Work out how many lines of the records contain "black". Answer with the number and nothing else.

→ GIVEN RECORDS
-- Opening Marker --

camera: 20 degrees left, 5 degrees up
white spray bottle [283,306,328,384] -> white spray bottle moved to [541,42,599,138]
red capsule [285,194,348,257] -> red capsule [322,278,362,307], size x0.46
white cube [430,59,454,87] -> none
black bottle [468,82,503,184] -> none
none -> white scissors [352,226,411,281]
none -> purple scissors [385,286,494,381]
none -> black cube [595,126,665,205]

-- Closing Marker --
-- Opening Marker --

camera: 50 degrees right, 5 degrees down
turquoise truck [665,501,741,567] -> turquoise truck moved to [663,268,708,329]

-- Closing Marker --

→ ANSWER SPACE
2